The range starts at the line containing "blue brush [199,277,273,307]" and ends at the last line of the records below. Reproduce those lines exactly.
========================================================================
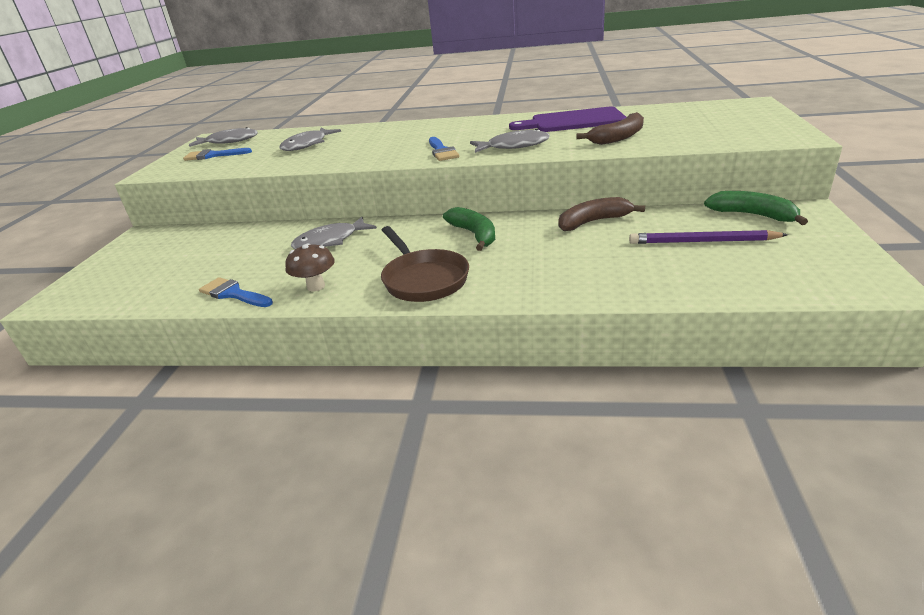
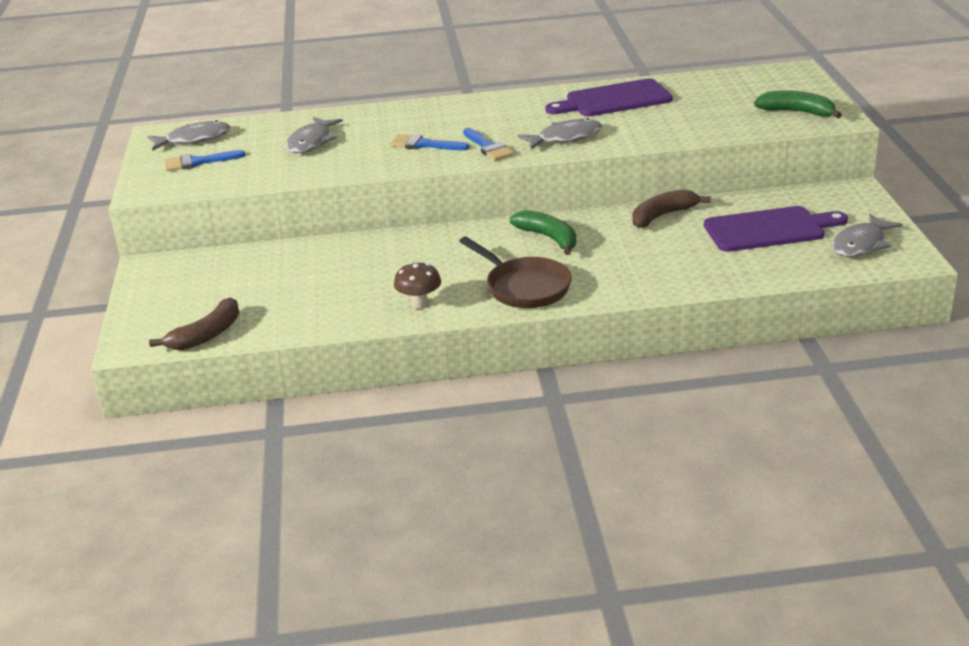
camera: 15 degrees left, 0 degrees up
blue brush [199,277,273,307] -> blue brush moved to [390,134,469,150]
grey fish [291,217,377,249] -> grey fish moved to [832,214,903,257]
brown banana [577,112,644,145] -> brown banana moved to [149,297,239,350]
purple pencil [629,230,788,244] -> purple cutting board [704,206,848,252]
green banana [704,191,808,225] -> green banana moved to [754,90,842,119]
========================================================================
## Task answer
blue brush [199,277,273,307] -> blue brush moved to [390,134,469,150]
grey fish [291,217,377,249] -> grey fish moved to [832,214,903,257]
brown banana [577,112,644,145] -> brown banana moved to [149,297,239,350]
purple pencil [629,230,788,244] -> purple cutting board [704,206,848,252]
green banana [704,191,808,225] -> green banana moved to [754,90,842,119]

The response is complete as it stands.